(Scene edit records)
____________________
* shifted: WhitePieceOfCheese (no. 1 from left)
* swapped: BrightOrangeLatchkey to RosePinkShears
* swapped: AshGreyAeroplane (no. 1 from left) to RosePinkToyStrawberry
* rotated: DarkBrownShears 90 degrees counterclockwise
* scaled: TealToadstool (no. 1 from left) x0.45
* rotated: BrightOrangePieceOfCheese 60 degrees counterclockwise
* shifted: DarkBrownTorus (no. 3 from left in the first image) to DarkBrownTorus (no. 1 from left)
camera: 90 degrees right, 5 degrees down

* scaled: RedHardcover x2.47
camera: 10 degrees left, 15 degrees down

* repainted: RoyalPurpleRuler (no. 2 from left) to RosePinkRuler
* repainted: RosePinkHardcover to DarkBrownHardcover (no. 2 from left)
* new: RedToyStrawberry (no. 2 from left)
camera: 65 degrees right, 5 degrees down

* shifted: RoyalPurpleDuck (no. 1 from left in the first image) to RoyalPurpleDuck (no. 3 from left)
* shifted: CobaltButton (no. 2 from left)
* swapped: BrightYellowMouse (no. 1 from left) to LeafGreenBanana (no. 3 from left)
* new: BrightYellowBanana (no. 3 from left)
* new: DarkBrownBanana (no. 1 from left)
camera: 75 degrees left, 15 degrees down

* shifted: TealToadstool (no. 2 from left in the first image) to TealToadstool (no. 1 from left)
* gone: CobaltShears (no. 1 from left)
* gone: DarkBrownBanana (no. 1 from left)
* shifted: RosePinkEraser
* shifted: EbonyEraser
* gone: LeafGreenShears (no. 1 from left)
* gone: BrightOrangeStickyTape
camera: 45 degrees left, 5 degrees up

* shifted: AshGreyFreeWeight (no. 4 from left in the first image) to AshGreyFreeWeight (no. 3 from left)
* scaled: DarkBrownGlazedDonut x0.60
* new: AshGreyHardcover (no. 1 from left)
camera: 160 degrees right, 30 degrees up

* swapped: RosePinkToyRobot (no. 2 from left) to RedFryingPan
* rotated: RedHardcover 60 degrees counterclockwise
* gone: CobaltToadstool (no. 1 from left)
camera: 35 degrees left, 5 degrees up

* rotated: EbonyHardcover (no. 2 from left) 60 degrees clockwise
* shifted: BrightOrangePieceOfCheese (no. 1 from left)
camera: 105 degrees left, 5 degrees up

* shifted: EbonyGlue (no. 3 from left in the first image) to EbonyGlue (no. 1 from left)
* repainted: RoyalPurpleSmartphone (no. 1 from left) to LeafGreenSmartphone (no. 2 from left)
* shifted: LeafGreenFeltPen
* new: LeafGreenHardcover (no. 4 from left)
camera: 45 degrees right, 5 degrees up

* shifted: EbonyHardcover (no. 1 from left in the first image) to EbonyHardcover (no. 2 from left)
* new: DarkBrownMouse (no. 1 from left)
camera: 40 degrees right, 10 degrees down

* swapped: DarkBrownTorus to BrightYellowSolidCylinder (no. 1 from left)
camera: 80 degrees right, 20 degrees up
____________________
**YOUR INSTRUCTIONS**: Reproduce, word for word and in full, only the lines above that start at the line with "BrightOrangePieceOfCheese 60 degrees counterclockwise" and run through the line with "DarkBrownTorus (no. 1 from left)", both ends included.

**WRITTEN SOLUTION**:
* rotated: BrightOrangePieceOfCheese 60 degrees counterclockwise
* shifted: DarkBrownTorus (no. 3 from left in the first image) to DarkBrownTorus (no. 1 from left)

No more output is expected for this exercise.